> _Instructions for the task_
Look below for the line holding "brown marker [345,123,394,178]" and the line holding "white flower pot [471,472,529,539]". Repeat those two and everything between, exactly.
———
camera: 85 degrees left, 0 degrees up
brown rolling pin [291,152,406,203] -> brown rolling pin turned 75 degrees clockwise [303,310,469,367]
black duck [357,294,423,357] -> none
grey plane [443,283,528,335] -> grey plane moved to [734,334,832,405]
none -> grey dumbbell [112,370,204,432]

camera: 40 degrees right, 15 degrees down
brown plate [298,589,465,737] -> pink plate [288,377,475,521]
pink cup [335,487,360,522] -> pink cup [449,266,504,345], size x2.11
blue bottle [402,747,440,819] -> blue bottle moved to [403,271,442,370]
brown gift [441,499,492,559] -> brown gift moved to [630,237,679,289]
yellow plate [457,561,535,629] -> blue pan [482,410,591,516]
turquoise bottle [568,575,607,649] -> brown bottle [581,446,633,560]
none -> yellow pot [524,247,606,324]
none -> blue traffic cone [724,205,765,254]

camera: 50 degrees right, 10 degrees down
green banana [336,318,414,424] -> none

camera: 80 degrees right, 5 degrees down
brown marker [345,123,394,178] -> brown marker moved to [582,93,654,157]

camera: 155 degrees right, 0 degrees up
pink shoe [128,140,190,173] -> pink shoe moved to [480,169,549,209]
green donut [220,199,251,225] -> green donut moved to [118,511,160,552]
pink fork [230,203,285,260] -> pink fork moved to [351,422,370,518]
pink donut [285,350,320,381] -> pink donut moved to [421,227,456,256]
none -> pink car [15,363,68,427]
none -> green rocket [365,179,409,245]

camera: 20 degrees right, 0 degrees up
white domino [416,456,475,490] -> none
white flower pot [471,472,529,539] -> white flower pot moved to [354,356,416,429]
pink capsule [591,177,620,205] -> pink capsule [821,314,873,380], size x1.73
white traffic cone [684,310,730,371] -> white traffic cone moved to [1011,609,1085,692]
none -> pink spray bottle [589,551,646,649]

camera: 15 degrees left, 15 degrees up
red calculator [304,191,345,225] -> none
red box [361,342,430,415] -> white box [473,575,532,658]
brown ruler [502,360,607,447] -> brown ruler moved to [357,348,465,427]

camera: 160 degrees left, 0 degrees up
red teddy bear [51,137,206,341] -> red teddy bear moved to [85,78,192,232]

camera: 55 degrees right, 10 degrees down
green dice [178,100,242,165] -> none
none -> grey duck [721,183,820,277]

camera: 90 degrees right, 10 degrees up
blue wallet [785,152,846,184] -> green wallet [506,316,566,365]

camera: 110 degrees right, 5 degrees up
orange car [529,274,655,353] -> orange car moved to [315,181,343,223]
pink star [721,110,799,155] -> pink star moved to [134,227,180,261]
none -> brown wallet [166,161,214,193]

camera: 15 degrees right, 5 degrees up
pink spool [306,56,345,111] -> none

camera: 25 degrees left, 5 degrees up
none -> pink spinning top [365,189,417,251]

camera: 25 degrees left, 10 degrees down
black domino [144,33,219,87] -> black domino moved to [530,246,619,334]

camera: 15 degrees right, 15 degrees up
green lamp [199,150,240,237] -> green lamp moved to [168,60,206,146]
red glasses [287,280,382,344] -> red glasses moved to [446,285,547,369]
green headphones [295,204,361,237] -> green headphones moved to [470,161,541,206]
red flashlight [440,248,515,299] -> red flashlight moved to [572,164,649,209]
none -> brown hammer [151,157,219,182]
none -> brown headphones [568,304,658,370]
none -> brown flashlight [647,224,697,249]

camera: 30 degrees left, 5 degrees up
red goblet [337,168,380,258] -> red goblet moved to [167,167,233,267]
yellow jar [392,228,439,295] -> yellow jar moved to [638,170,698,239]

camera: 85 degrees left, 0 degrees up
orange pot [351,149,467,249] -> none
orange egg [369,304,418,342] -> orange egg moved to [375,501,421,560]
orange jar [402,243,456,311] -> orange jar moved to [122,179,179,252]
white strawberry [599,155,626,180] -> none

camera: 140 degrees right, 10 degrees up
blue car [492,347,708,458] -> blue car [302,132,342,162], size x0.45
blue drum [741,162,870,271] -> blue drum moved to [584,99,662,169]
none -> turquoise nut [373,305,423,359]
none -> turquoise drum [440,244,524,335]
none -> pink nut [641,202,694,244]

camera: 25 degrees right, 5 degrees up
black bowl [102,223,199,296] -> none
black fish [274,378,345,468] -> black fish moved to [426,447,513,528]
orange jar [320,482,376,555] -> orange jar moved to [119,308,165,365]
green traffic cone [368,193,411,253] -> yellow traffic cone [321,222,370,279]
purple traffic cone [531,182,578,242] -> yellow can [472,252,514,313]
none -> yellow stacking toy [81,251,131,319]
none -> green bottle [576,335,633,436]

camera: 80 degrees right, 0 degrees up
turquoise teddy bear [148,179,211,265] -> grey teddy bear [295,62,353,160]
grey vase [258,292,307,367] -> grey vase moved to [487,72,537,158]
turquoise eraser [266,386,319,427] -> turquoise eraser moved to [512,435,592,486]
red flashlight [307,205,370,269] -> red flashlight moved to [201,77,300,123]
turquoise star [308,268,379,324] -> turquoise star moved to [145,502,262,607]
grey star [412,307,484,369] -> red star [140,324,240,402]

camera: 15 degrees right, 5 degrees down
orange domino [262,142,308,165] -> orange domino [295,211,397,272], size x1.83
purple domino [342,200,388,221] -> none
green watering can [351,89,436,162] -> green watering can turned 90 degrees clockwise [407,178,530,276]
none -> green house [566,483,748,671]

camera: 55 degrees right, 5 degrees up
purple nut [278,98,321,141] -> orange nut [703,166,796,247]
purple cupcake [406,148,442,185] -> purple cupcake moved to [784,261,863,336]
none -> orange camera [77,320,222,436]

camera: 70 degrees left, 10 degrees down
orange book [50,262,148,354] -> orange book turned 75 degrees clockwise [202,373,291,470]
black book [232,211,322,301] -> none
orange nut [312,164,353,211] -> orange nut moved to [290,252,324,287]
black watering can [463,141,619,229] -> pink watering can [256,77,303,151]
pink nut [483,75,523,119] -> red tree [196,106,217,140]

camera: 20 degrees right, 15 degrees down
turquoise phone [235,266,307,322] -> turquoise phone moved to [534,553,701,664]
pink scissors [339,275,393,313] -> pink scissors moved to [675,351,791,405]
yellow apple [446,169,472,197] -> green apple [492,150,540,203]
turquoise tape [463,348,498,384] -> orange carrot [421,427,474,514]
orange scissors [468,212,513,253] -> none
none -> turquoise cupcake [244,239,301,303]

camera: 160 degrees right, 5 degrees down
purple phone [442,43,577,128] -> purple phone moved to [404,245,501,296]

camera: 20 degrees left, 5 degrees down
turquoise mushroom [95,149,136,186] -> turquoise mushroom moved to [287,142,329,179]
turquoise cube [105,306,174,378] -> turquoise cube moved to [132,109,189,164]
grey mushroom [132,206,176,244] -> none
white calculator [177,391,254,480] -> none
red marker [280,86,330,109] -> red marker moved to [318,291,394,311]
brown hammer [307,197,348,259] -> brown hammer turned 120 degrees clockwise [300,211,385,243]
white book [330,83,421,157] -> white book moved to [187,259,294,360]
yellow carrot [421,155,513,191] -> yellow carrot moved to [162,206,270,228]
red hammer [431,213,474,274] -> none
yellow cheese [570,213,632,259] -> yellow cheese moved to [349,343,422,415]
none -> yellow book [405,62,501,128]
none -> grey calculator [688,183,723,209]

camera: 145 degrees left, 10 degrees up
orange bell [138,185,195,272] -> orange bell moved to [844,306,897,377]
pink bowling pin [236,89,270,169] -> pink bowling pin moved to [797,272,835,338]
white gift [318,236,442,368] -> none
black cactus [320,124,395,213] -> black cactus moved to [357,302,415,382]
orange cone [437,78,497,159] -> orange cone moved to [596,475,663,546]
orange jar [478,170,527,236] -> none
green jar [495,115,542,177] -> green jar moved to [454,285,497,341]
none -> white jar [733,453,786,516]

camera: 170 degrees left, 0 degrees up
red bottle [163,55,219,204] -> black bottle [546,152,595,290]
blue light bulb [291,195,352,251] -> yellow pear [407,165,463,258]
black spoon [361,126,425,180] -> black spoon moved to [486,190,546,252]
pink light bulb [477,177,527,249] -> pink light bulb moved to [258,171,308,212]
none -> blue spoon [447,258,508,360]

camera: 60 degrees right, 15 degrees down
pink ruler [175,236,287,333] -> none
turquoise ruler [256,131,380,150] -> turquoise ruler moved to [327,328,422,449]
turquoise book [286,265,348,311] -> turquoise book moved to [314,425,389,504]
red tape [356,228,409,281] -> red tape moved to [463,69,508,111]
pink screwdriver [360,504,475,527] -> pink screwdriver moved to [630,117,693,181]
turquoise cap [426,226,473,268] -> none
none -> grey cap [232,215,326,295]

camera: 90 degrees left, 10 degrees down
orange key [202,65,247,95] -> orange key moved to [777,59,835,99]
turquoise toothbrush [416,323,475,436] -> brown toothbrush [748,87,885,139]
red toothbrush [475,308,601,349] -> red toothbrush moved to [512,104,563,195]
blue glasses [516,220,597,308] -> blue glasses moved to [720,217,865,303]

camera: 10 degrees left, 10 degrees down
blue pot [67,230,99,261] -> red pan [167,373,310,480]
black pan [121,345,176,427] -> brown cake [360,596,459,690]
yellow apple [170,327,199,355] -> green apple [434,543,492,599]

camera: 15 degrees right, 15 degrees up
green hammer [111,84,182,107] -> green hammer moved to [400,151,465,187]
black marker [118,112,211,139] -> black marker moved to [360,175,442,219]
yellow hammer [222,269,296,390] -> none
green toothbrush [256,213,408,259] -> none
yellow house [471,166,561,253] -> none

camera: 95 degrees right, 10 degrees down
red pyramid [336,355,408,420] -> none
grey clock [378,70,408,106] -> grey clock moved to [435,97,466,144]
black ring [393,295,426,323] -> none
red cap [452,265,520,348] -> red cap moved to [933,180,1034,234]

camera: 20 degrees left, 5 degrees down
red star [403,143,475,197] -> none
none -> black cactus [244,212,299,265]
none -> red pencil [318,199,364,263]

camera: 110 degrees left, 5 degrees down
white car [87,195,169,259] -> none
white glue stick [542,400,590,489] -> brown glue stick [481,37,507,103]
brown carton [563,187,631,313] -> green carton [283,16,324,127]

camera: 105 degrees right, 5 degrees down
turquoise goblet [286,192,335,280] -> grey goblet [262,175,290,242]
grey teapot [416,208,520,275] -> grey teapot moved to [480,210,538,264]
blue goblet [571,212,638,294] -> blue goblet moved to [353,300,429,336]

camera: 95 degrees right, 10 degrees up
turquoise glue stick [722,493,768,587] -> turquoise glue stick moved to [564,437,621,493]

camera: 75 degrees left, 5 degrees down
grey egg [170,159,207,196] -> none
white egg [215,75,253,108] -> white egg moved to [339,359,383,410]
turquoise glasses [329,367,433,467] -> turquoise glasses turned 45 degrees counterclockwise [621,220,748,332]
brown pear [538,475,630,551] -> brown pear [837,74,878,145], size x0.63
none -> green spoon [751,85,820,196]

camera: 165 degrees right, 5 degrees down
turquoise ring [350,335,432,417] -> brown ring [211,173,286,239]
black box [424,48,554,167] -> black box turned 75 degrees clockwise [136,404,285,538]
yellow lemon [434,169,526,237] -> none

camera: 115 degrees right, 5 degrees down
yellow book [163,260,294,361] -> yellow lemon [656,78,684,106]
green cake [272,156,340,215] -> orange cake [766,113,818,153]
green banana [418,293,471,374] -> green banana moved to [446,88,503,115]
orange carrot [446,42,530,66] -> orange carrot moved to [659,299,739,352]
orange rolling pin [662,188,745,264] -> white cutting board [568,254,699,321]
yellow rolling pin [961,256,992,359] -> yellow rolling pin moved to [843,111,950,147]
———
> _Exercise solution_
brown marker [345,123,394,178] -> brown marker moved to [582,93,654,157]

camera: 155 degrees right, 0 degrees up
pink shoe [128,140,190,173] -> pink shoe moved to [480,169,549,209]
green donut [220,199,251,225] -> green donut moved to [118,511,160,552]
pink fork [230,203,285,260] -> pink fork moved to [351,422,370,518]
pink donut [285,350,320,381] -> pink donut moved to [421,227,456,256]
none -> pink car [15,363,68,427]
none -> green rocket [365,179,409,245]

camera: 20 degrees right, 0 degrees up
white domino [416,456,475,490] -> none
white flower pot [471,472,529,539] -> white flower pot moved to [354,356,416,429]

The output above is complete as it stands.